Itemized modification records
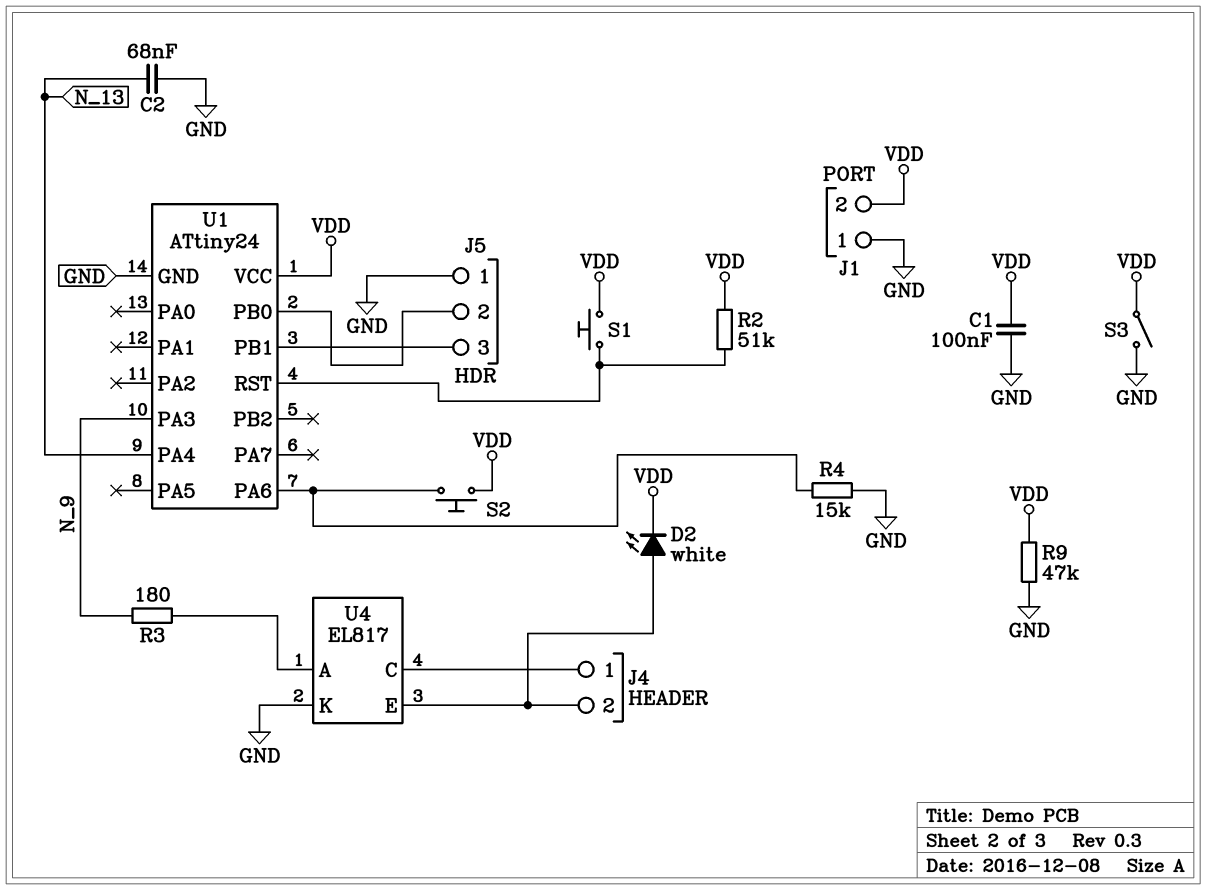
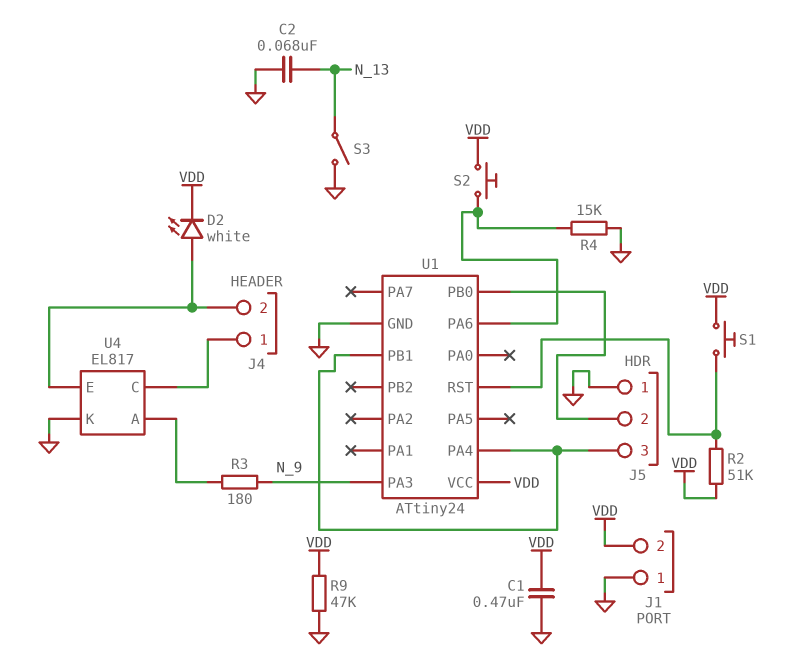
C1: 100nF (GND, VDD) -> 470nF (GND, VDD)
S3: switch (GND, VDD) -> switch (GND, N_13)
U1 pin PA4: N_13 -> J5/3

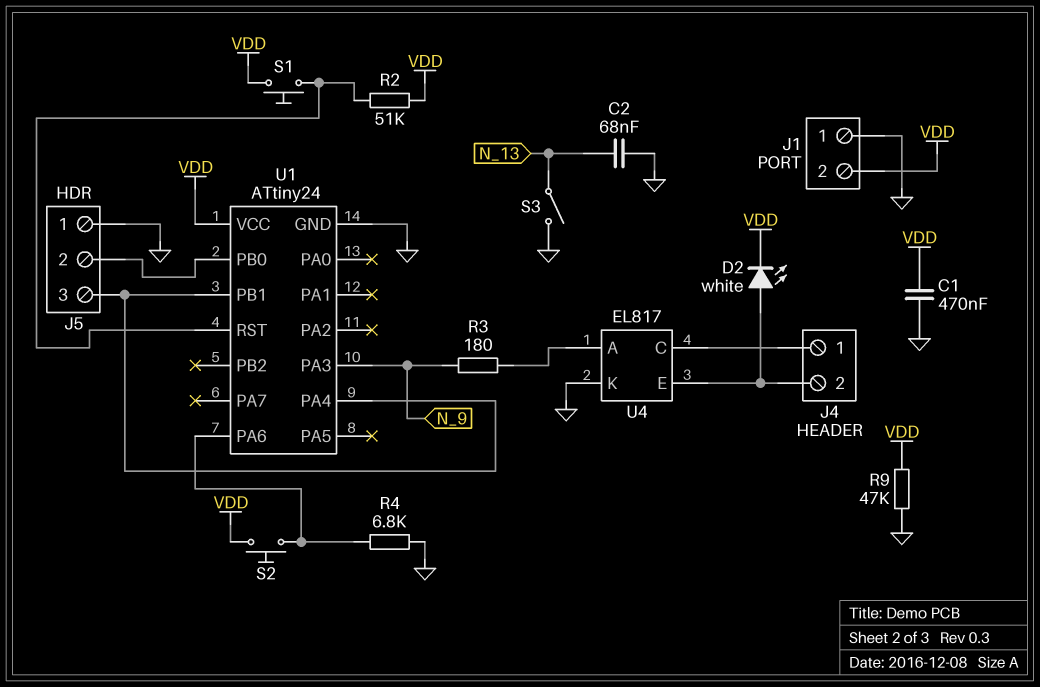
R4: 15k (GND, U1/PA6) -> 6.8k (GND, U1/PA6)

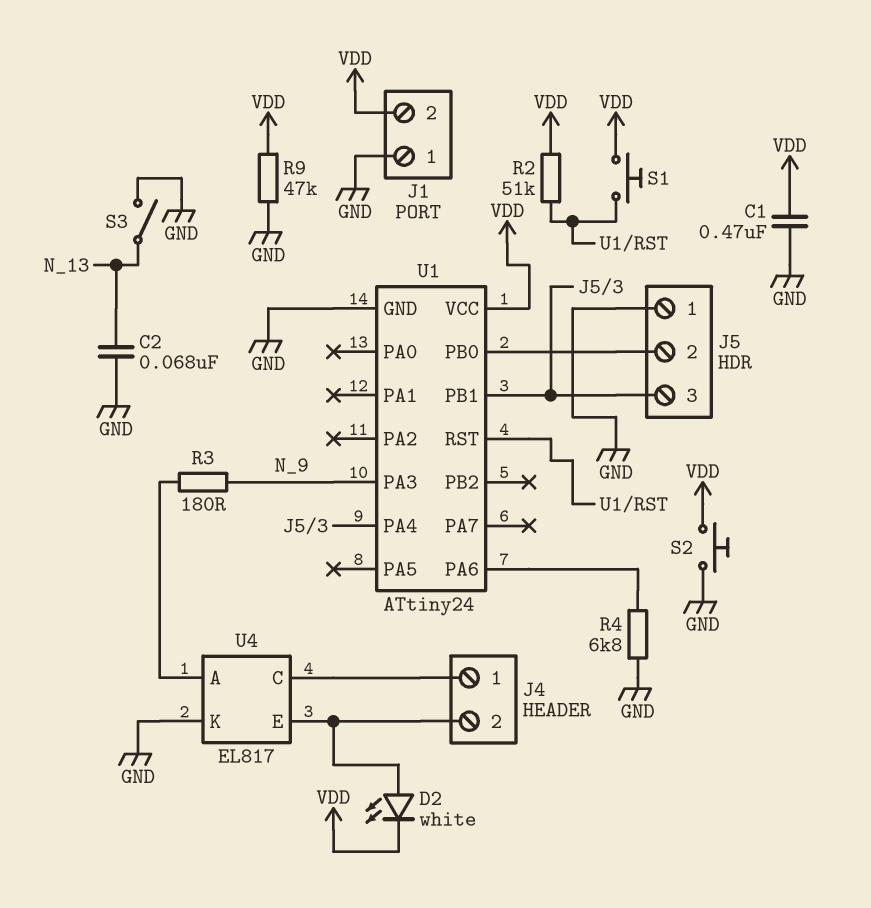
S2: button (U1/PA6, VDD) -> button (GND, VDD)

> **Work task**
Print, exactly and without pictures, the lines from the one holding "S3: switch (GND, VDD) -> switch (GND, N_13)" through the last line of the entries above, both included.

> **Response to the task**
S3: switch (GND, VDD) -> switch (GND, N_13)
U1 pin PA4: N_13 -> J5/3

R4: 15k (GND, U1/PA6) -> 6.8k (GND, U1/PA6)

S2: button (U1/PA6, VDD) -> button (GND, VDD)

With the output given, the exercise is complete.